=== Records for the exercise ===
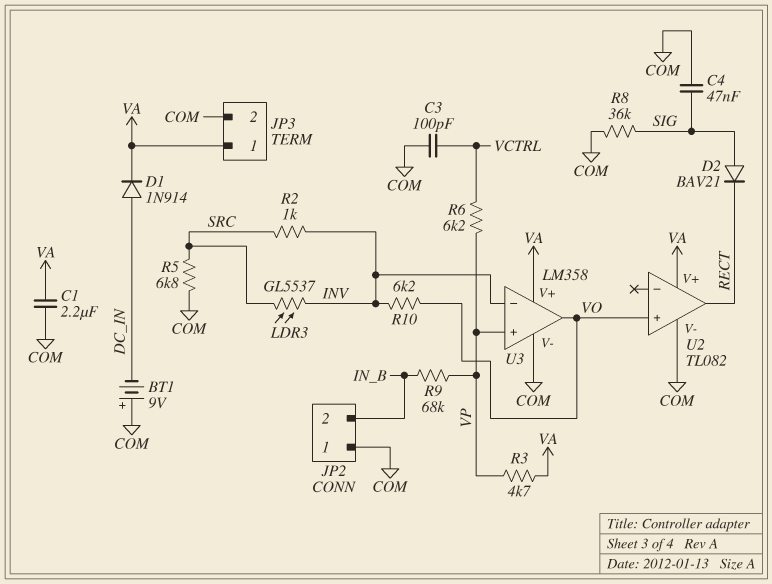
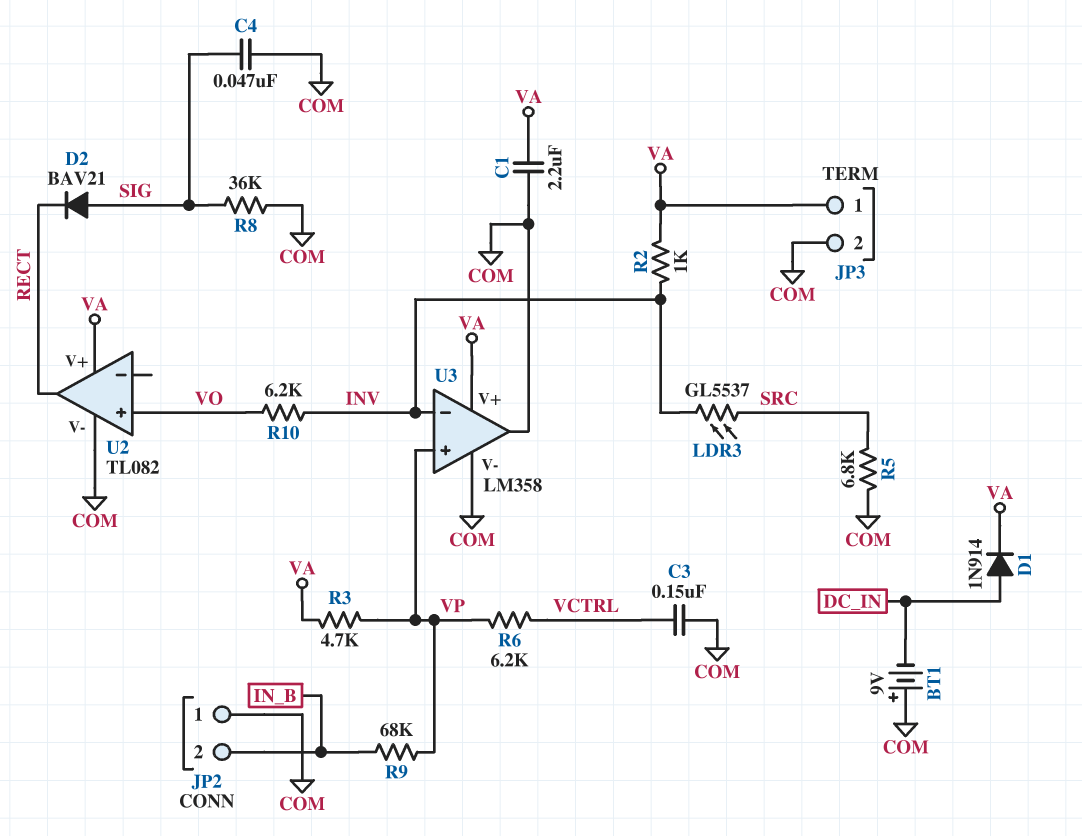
C3: 100pF (COM, VCTRL) -> 150nF (COM, VCTRL)
R2: 1k (INV, SRC) -> 1k (INV, VA)
U3 pin out: VO -> COM

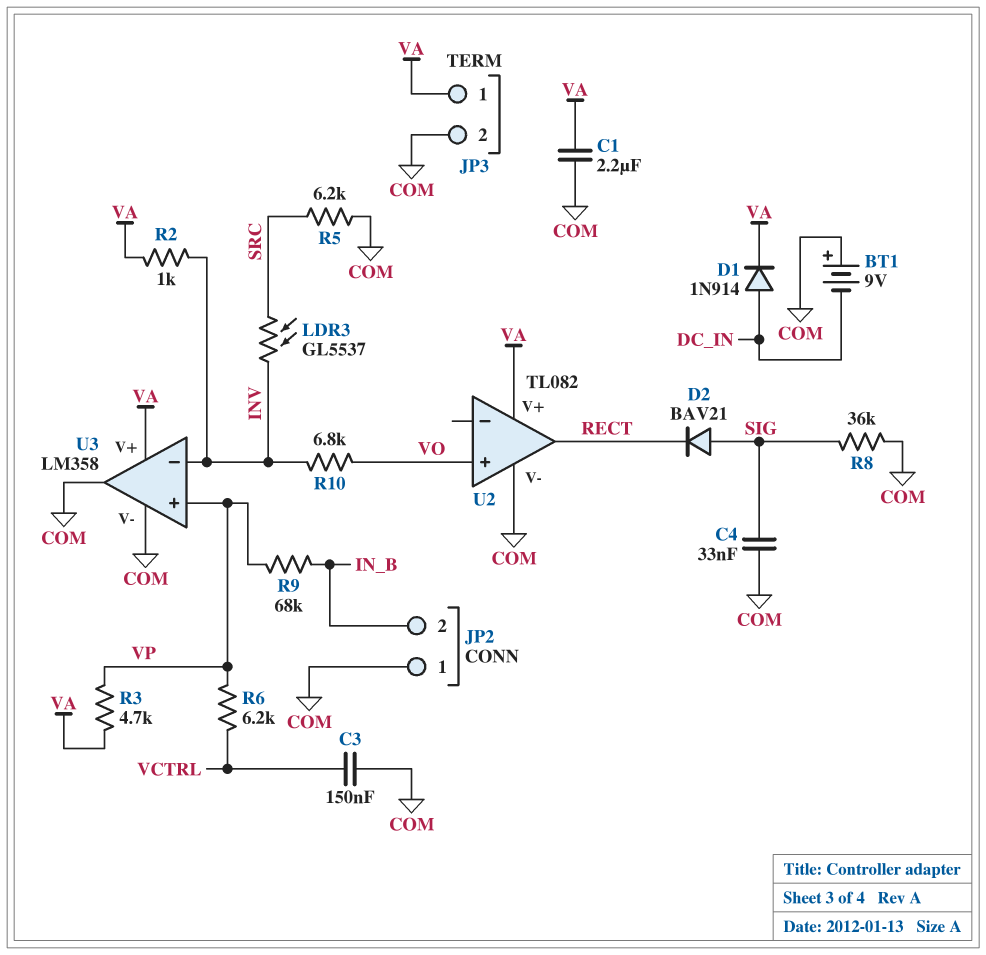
C4: 47nF (COM, SIG) -> 33nF (COM, SIG)
R5: 6.8k (COM, SRC) -> 6.2k (COM, SRC)
R10: 6.2k (INV, VO) -> 6.8k (INV, VO)

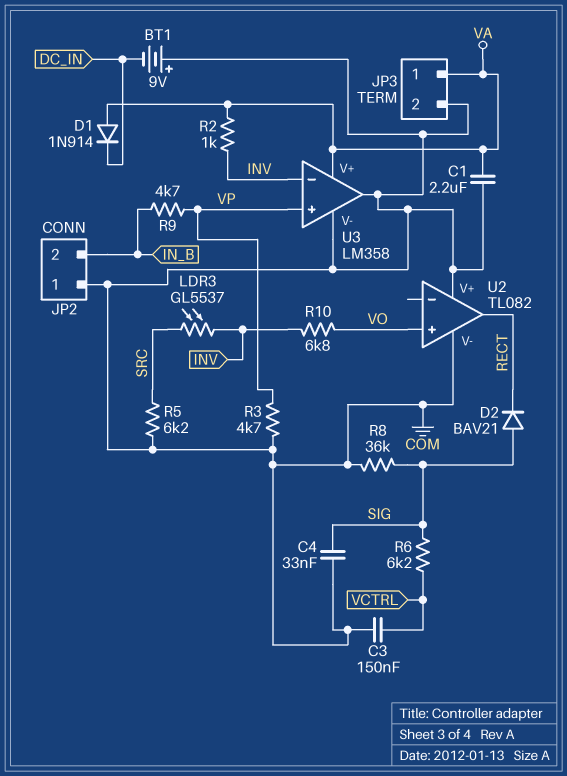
D1: diode 1N914 (A DC_IN, K VA) -> diode 1N914 (A VA, K DC_IN)
R3: 4.7k (VA, VP) -> 4.7k (COM, VP)
R6: 6.2k (VCTRL, VP) -> 6.2k (SIG, VCTRL)
R9: 68k (IN_B, VP) -> 4.7k (IN_B, VP)
U2 pin V+: VA -> COM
===
◆ What is needed
A single number is the expected answer: how many lines of the entries contain "VCTRL".

◆ Solution to this task
2